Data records
- Opening Delimiter -
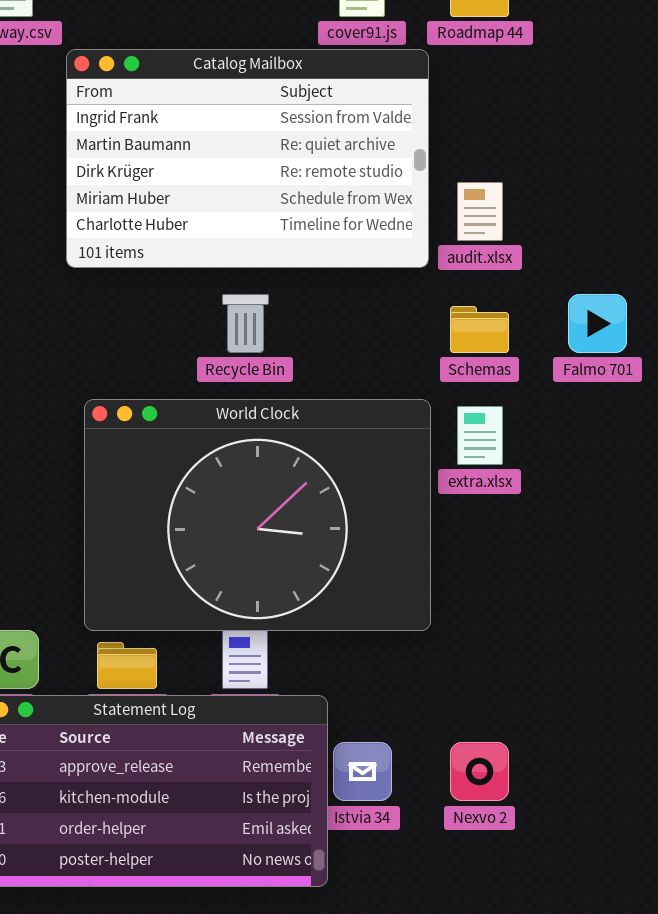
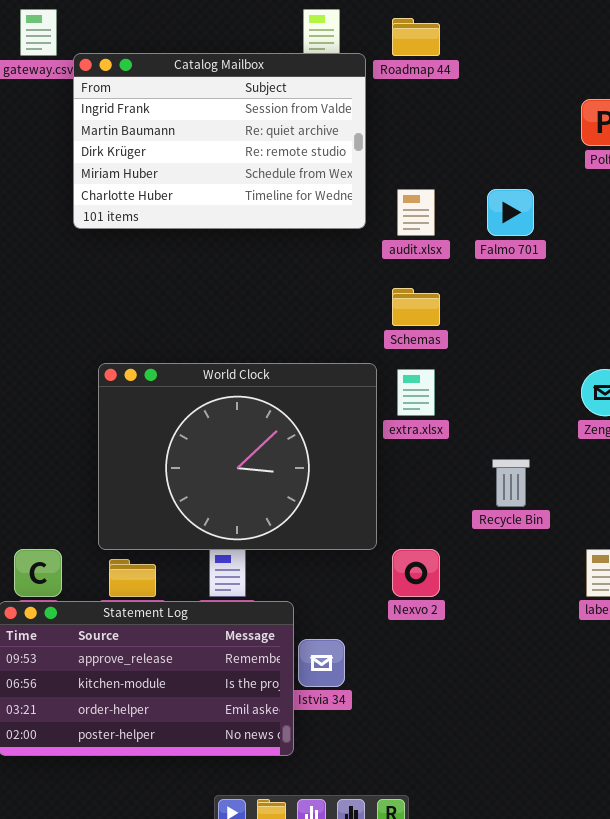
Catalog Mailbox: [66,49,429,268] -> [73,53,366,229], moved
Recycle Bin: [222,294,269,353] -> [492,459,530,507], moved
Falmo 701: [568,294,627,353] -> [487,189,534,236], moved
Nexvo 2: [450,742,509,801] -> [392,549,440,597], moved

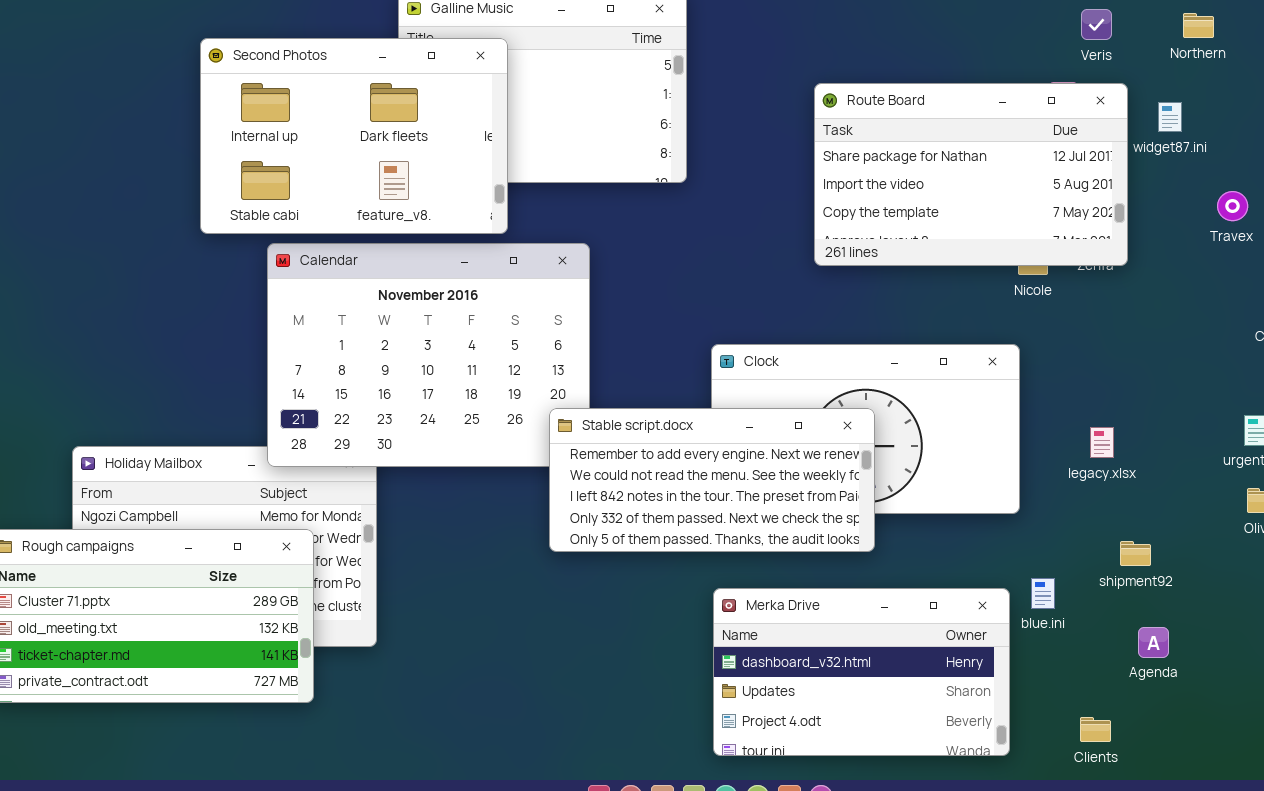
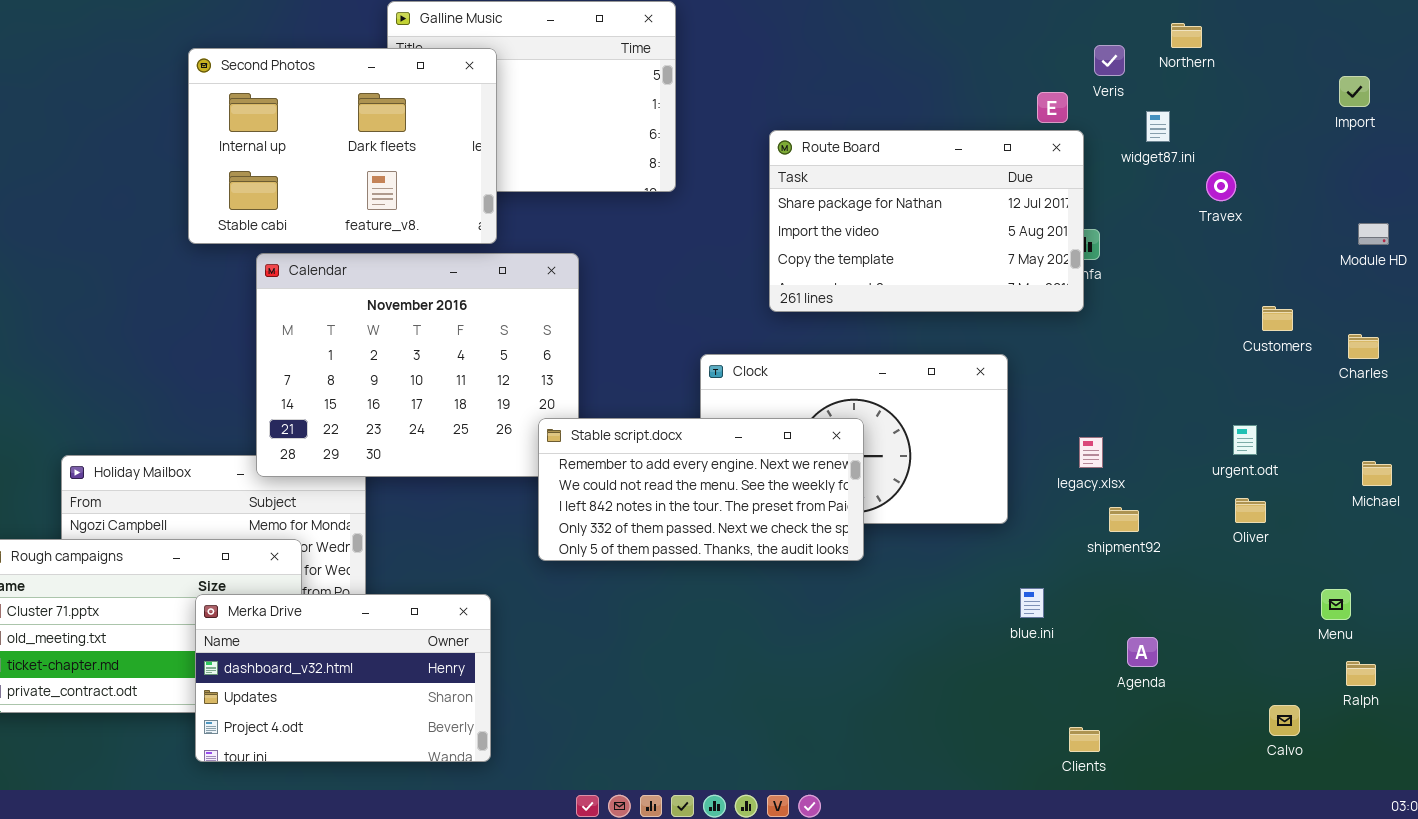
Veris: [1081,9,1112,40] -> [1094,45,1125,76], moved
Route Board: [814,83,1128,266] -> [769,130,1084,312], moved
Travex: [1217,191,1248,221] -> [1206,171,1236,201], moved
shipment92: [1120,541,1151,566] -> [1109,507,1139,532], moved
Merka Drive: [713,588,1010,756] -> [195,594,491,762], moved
- Closing Delimiter -
▸ **Task details**: Starting at the line with "Route Board: [814,83,1128,266]", restate each line through the end of the records, both ends included, and stop there.

▸ **Completed task**:
Route Board: [814,83,1128,266] -> [769,130,1084,312], moved
Travex: [1217,191,1248,221] -> [1206,171,1236,201], moved
shipment92: [1120,541,1151,566] -> [1109,507,1139,532], moved
Merka Drive: [713,588,1010,756] -> [195,594,491,762], moved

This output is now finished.